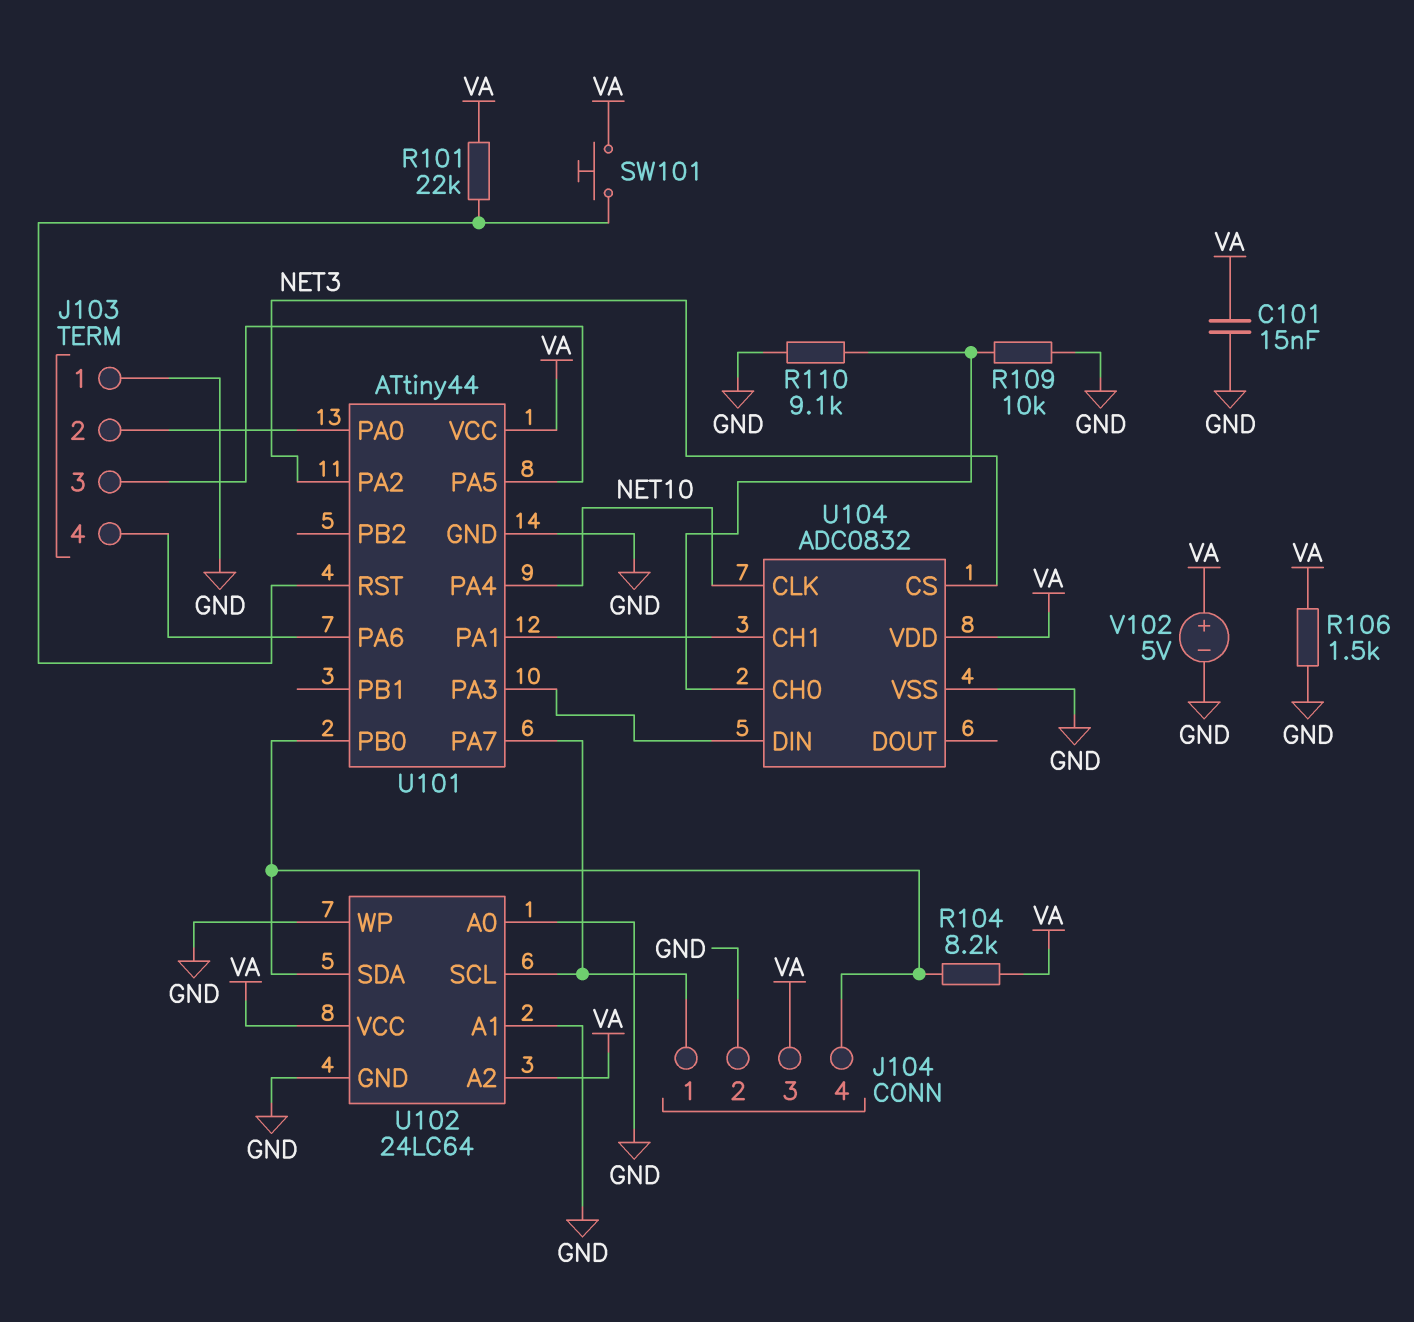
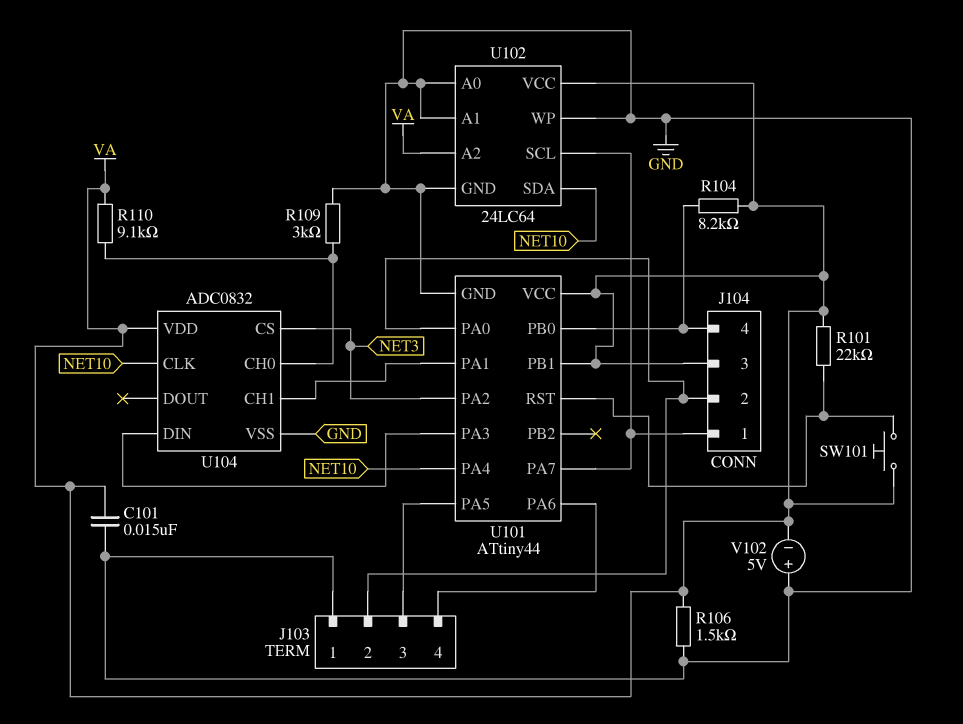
J104 pin 2: GND -> J103/2
R109: 10k (GND, U104/CH0) -> 3k (GND, U104/CH0)
R110: 9.1k (GND, U104/CH0) -> 9.1k (U104/CH0, VA)
U101 pin PB1: none -> VA
U102 pin SDA: J104/4 -> NET10
V102: 5V (plus VA, minus GND) -> 5V (plus GND, minus VA)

-- -- --

TASK DETAILS: Could the data be reproduced exactly, with the pictures omitted?

TASK OUTPUT:
J104 pin 2: GND -> J103/2
R109: 10k (GND, U104/CH0) -> 3k (GND, U104/CH0)
R110: 9.1k (GND, U104/CH0) -> 9.1k (U104/CH0, VA)
U101 pin PB1: none -> VA
U102 pin SDA: J104/4 -> NET10
V102: 5V (plus VA, minus GND) -> 5V (plus GND, minus VA)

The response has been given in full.